# Aim of the exercise:
Omit all pictures, and print word for word only the lines from the one containing "yellow arrow: moved 2 px right, 2 px down" through the end of the data.

Shape state change listings:
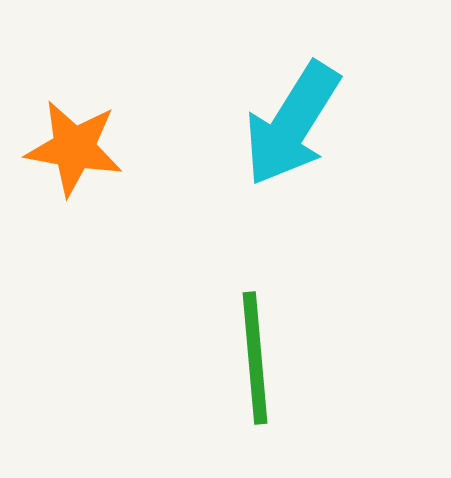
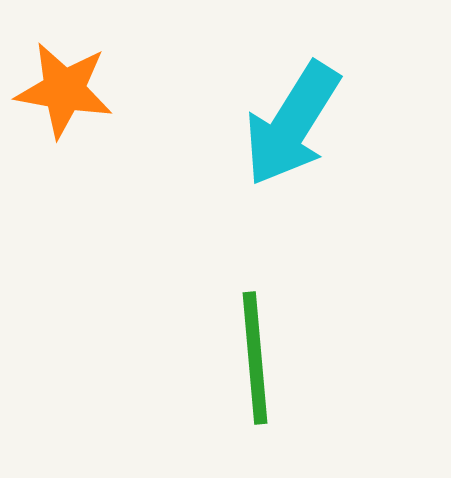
orange star: moved 10 px left, 58 px up
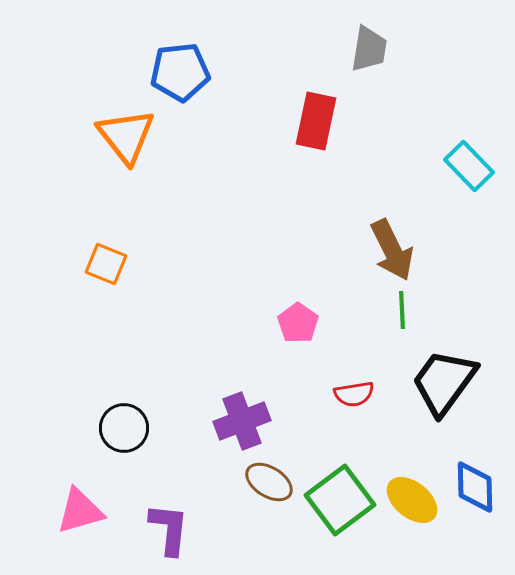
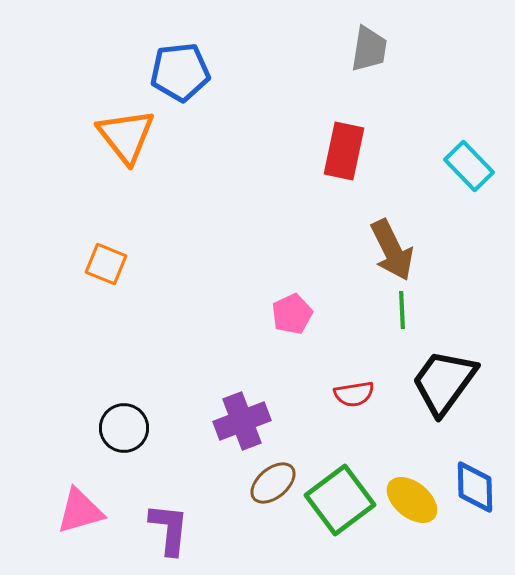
red rectangle: moved 28 px right, 30 px down
pink pentagon: moved 6 px left, 9 px up; rotated 12 degrees clockwise
brown ellipse: moved 4 px right, 1 px down; rotated 72 degrees counterclockwise
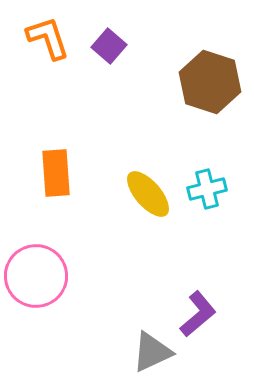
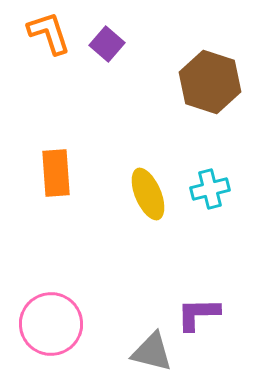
orange L-shape: moved 1 px right, 5 px up
purple square: moved 2 px left, 2 px up
cyan cross: moved 3 px right
yellow ellipse: rotated 18 degrees clockwise
pink circle: moved 15 px right, 48 px down
purple L-shape: rotated 141 degrees counterclockwise
gray triangle: rotated 39 degrees clockwise
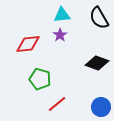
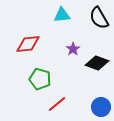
purple star: moved 13 px right, 14 px down
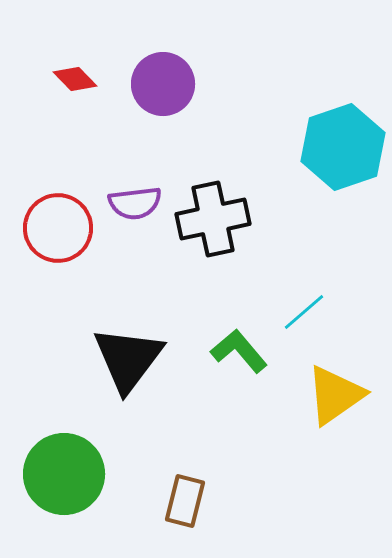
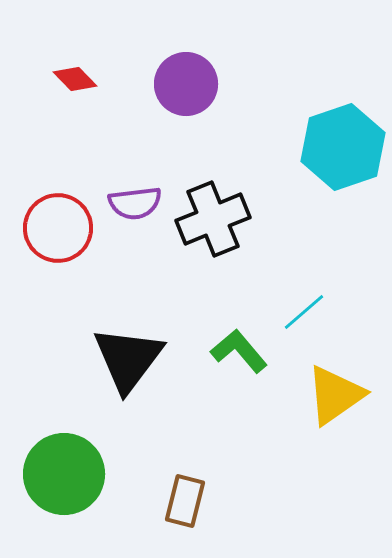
purple circle: moved 23 px right
black cross: rotated 10 degrees counterclockwise
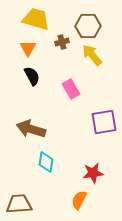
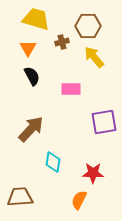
yellow arrow: moved 2 px right, 2 px down
pink rectangle: rotated 60 degrees counterclockwise
brown arrow: rotated 116 degrees clockwise
cyan diamond: moved 7 px right
red star: rotated 10 degrees clockwise
brown trapezoid: moved 1 px right, 7 px up
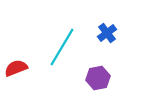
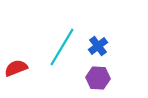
blue cross: moved 9 px left, 13 px down
purple hexagon: rotated 15 degrees clockwise
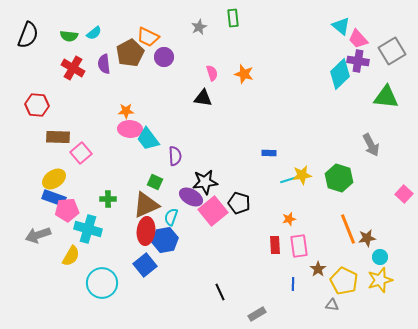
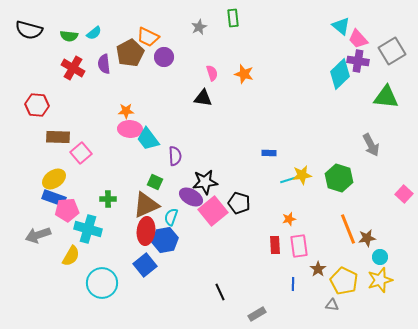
black semicircle at (28, 35): moved 1 px right, 5 px up; rotated 84 degrees clockwise
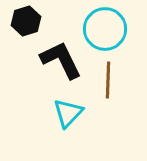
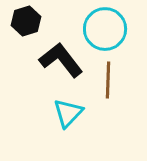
black L-shape: rotated 12 degrees counterclockwise
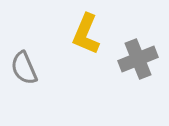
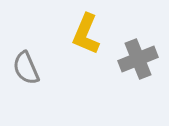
gray semicircle: moved 2 px right
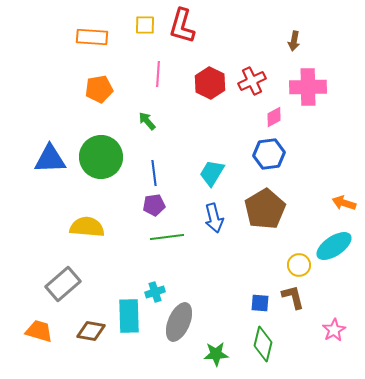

# Response to the exercise:
yellow arrow: moved 2 px right, 2 px down
pink rectangle: rotated 60 degrees counterclockwise
brown arrow: rotated 116 degrees clockwise
cyan diamond: moved 7 px right
red star: rotated 10 degrees clockwise
brown trapezoid: moved 1 px right, 7 px up
blue cross: moved 9 px left, 13 px down
purple hexagon: rotated 15 degrees clockwise
black semicircle at (28, 35): moved 1 px right, 5 px up; rotated 84 degrees clockwise
black L-shape: rotated 12 degrees counterclockwise
gray semicircle: moved 2 px right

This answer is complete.